**THE TASK**
Look below for the line with "U3 pin BYP: none -> +9V". Retype it and every line after it to the end, exactly, but leave out the pictures.

**DATA SUPPLIED**
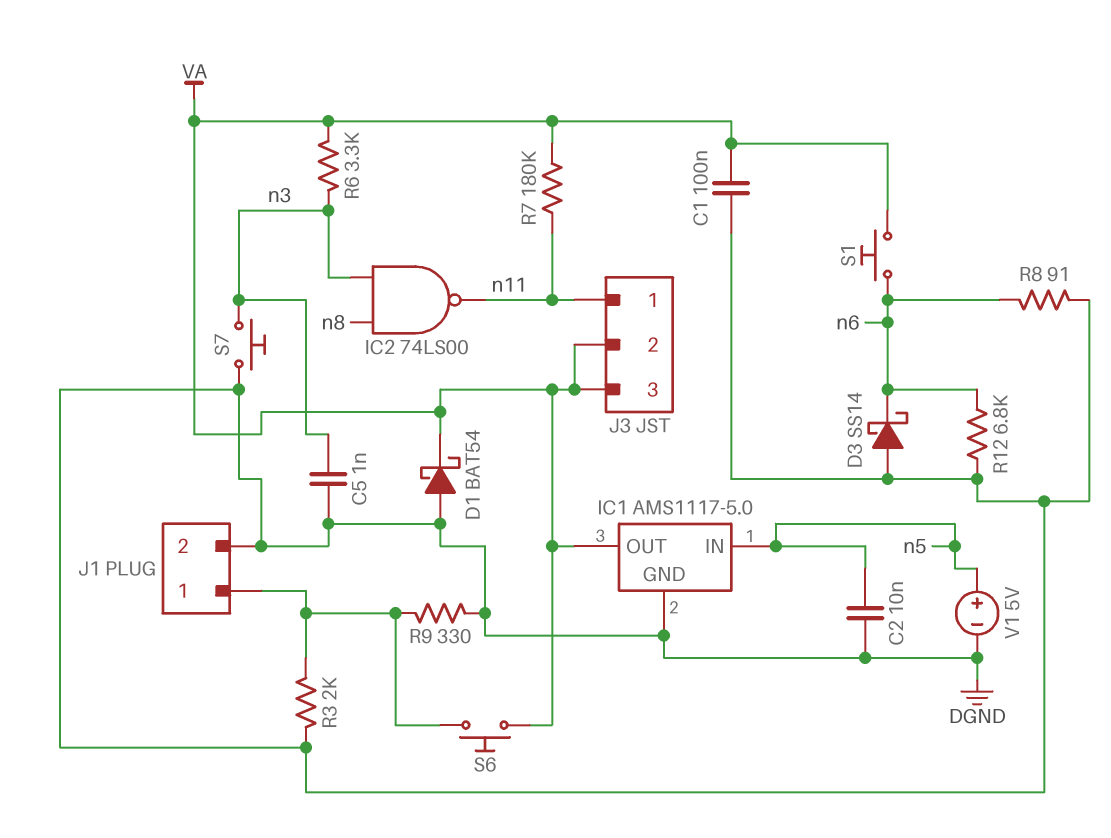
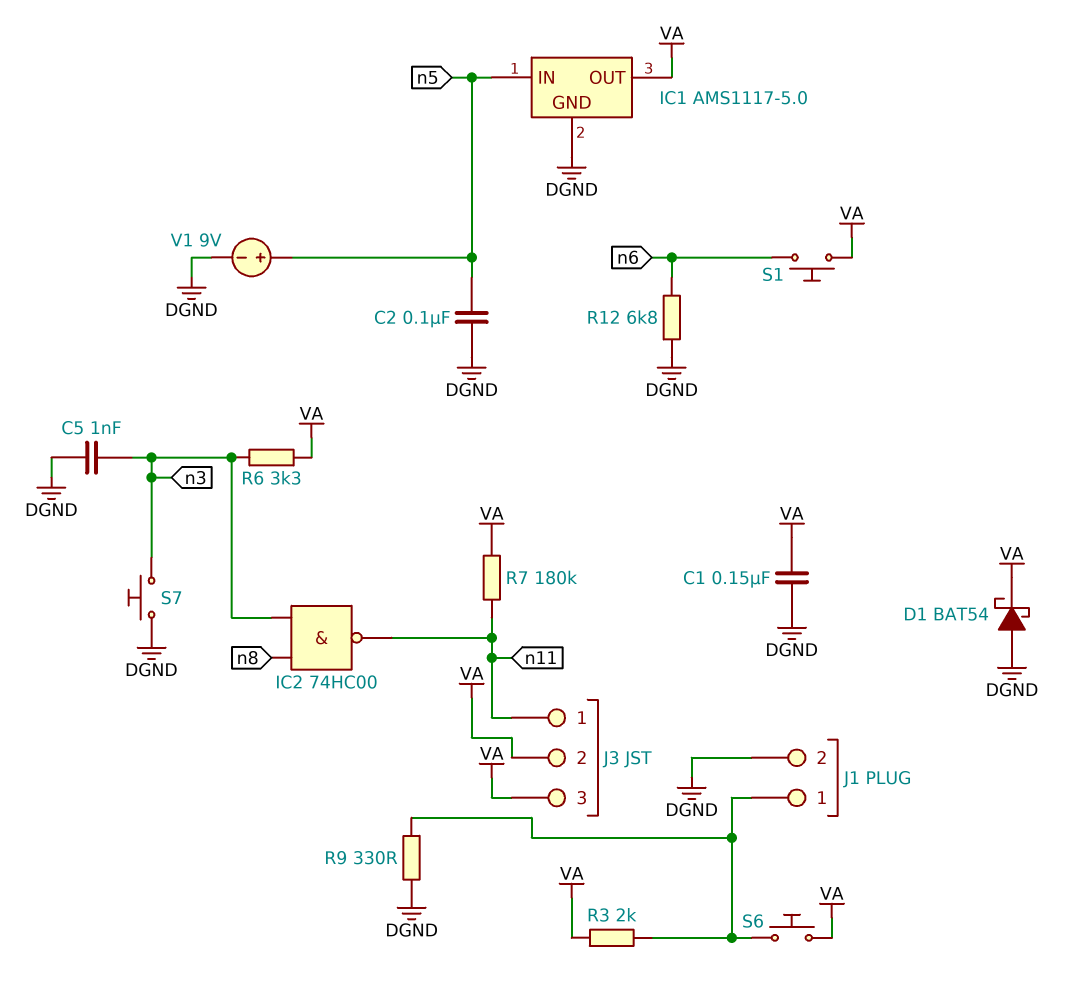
C1: 100nF (DGND, VA) -> 150nF (DGND, VA)
C2: 10nF (DGND, n5) -> 100nF (DGND, n5)
D3: schottky SS14 (A DGND, K n6) -> none
IC2: NAND 74LS00 (in n3, in n8, out n11) -> NAND 74HC00 (in n3, in n8, out n11)
R3: 2k (DGND, J1/1) -> 2k (J1/1, VA)
R8: 91 (DGND, n6) -> none
V1: 5V (plus n5, minus DGND) -> 9V (plus n5, minus DGND)

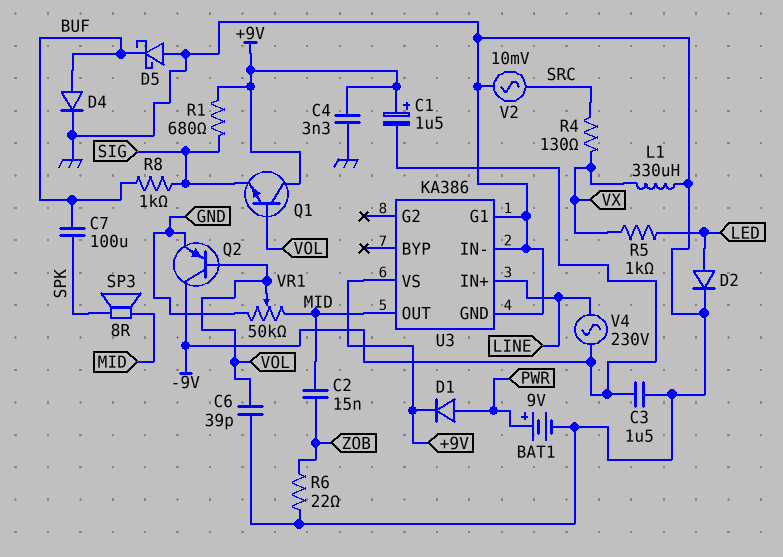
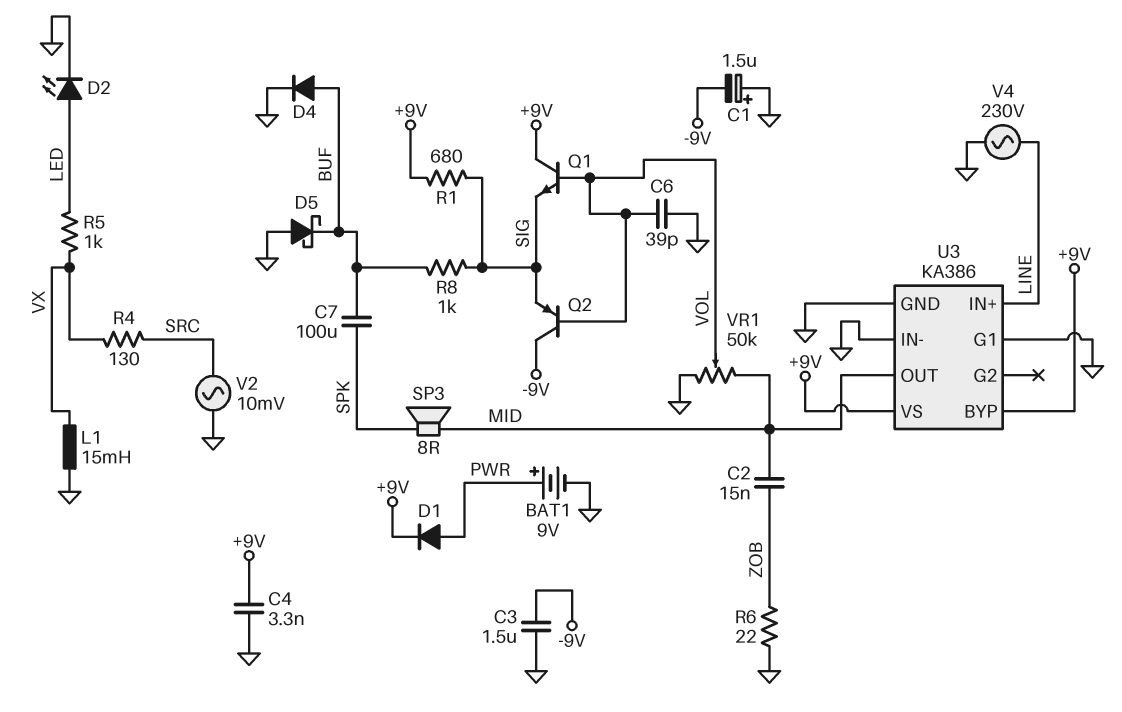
C1: 1.5uF (plus +9V, minus -9V) -> 1.5uF (plus GND, minus -9V)
D2: diode (A LED, K GND) -> LED (A LED, K GND)
L1: 330uH (GND, VX) -> 15mH (GND, VX)
Q2: PNP (B VOL, C -9V, E GND) -> PNP (B VOL, C -9V, E SIG)
U3 pin BYP: none -> +9V
V4: AC 230V (-9V, LINE) -> AC 230V (GND, LINE)

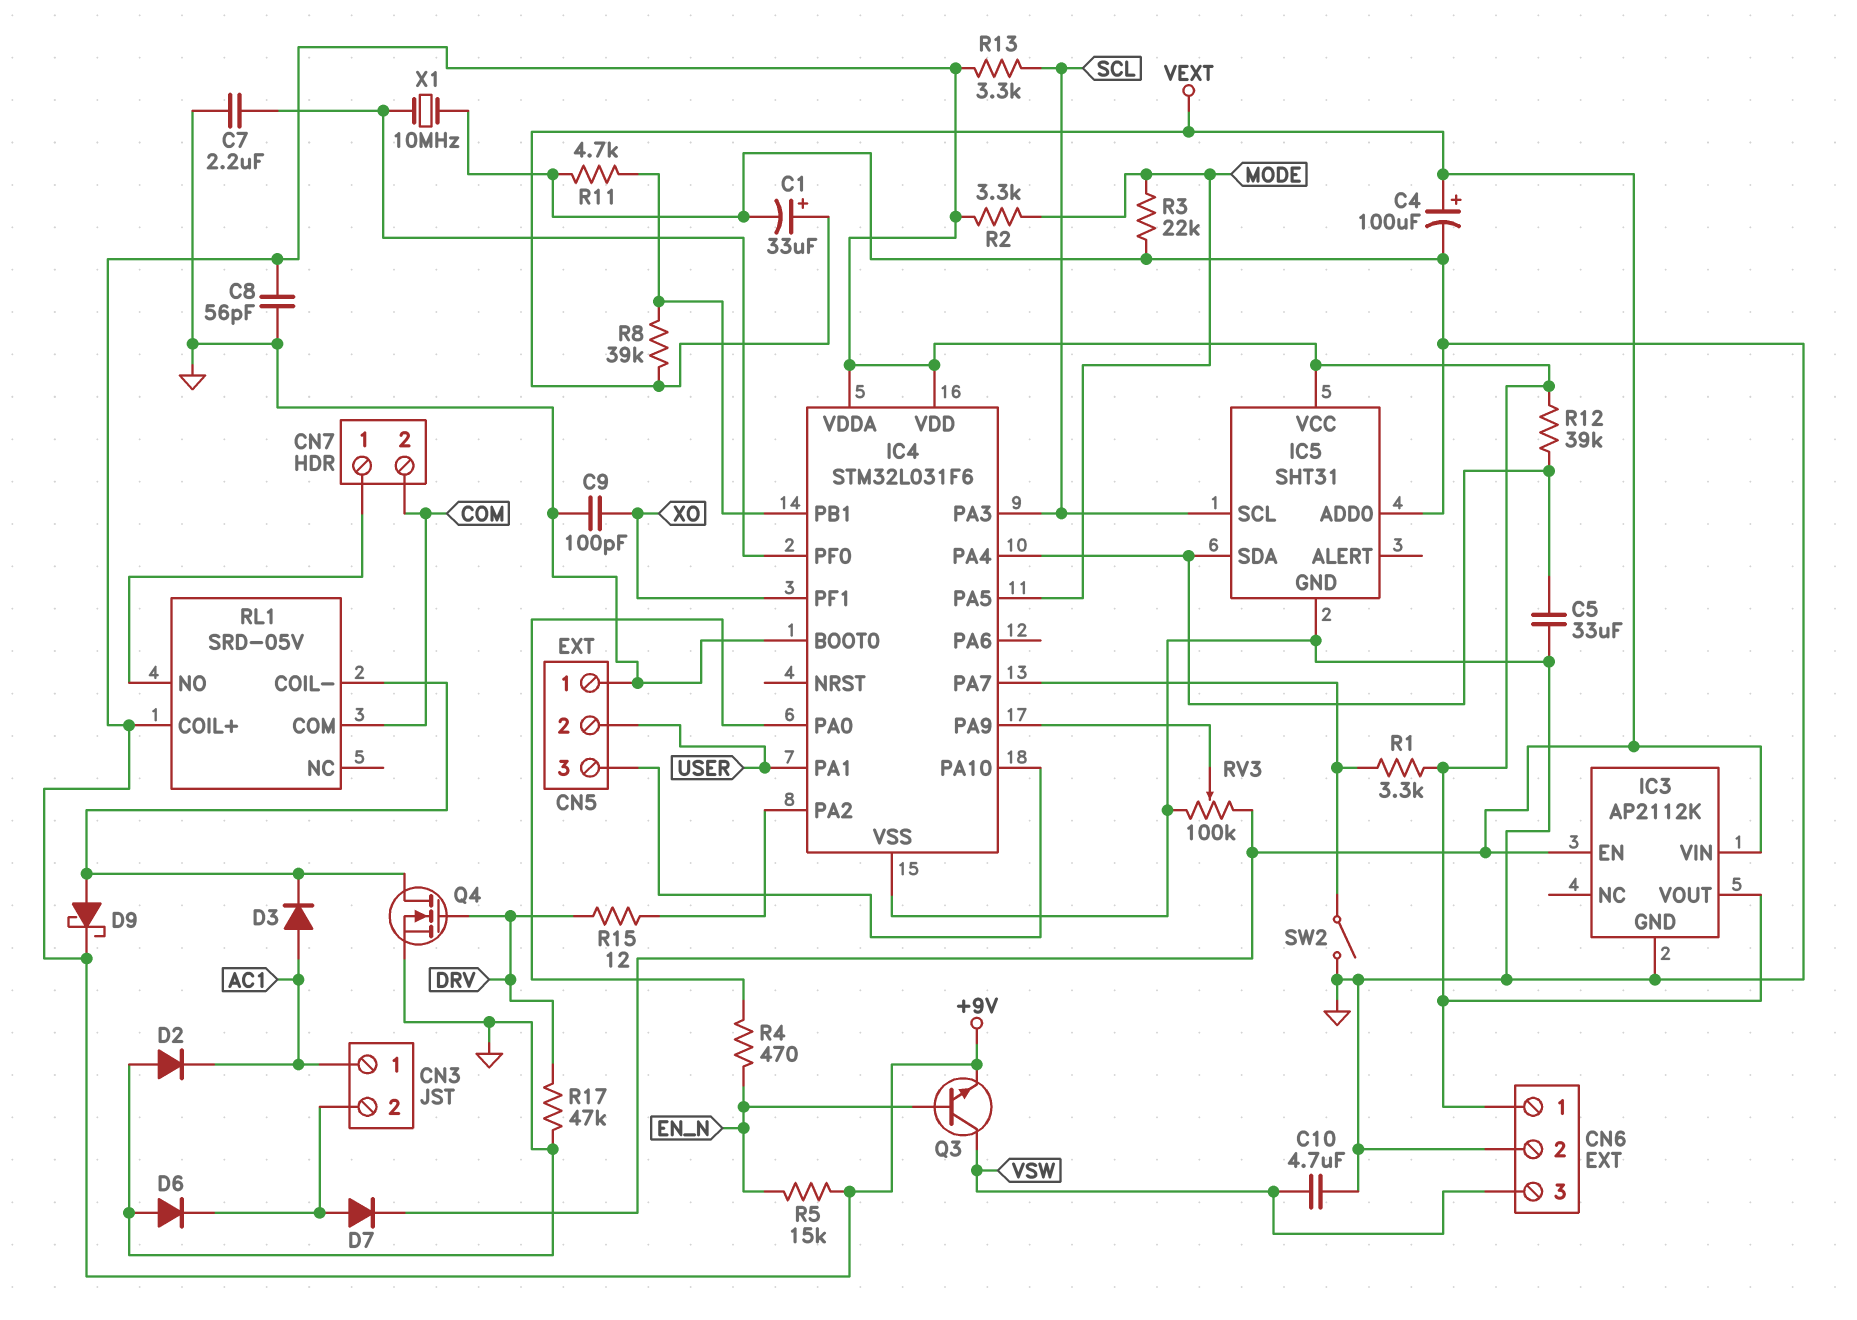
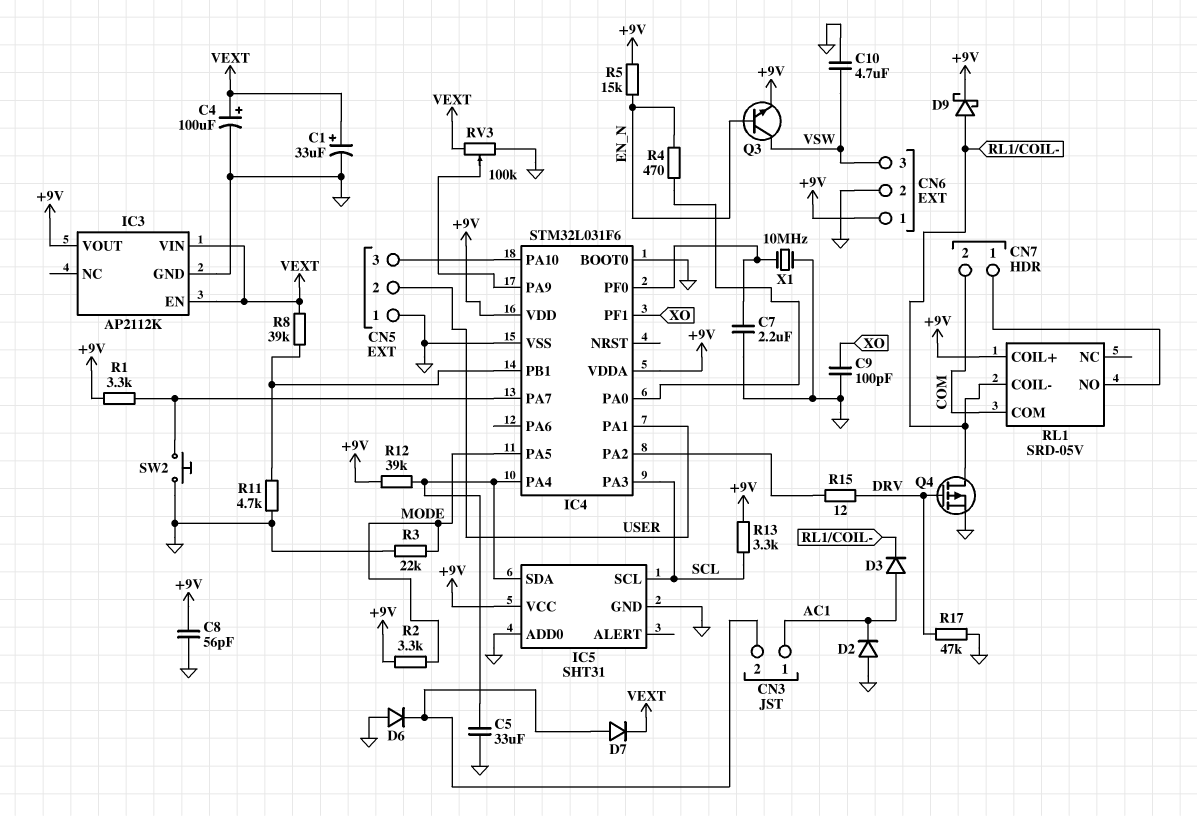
Q4: NMOS (G DRV, D RL1/COIL-, S GND) -> PMOS (G DRV, D RL1/COIL-, S GND)
SW2: switch (GND, IC4/PA7) -> button (GND, IC4/PA7)

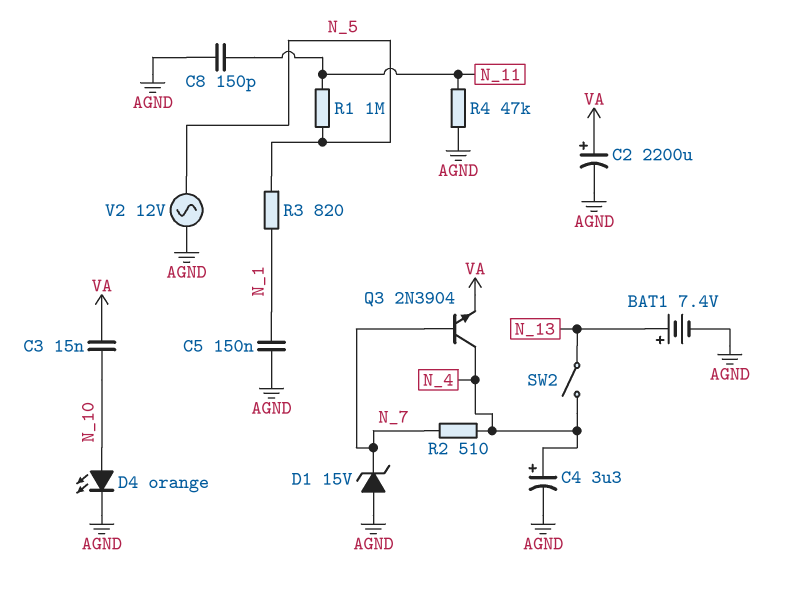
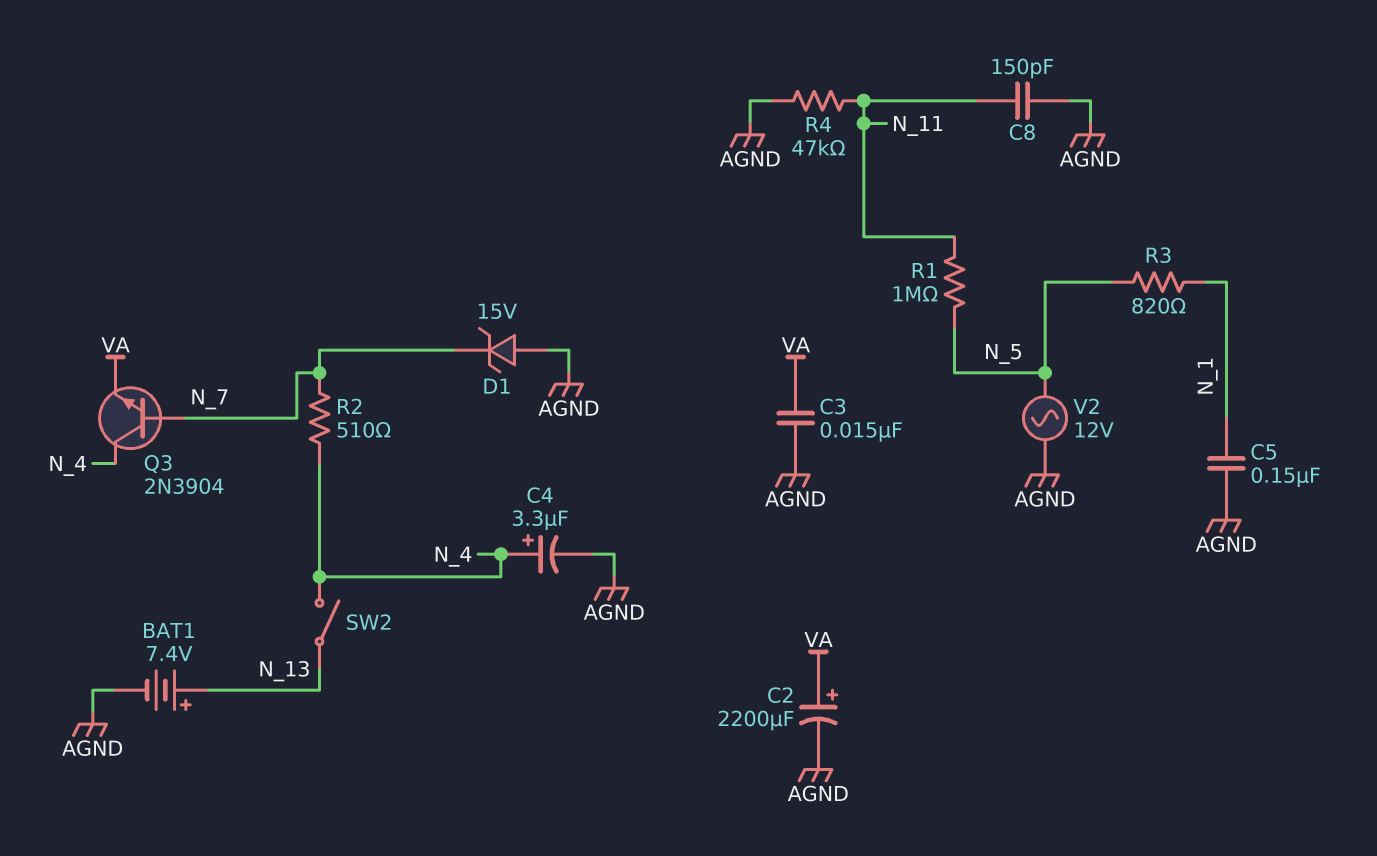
C3: 15nF (N_10, VA) -> 15nF (AGND, VA)
D4: LED orange (A N_10, K AGND) -> none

**EXERCISE SOLUTION**
U3 pin BYP: none -> +9V
V4: AC 230V (-9V, LINE) -> AC 230V (GND, LINE)

Q4: NMOS (G DRV, D RL1/COIL-, S GND) -> PMOS (G DRV, D RL1/COIL-, S GND)
SW2: switch (GND, IC4/PA7) -> button (GND, IC4/PA7)

C3: 15nF (N_10, VA) -> 15nF (AGND, VA)
D4: LED orange (A N_10, K AGND) -> none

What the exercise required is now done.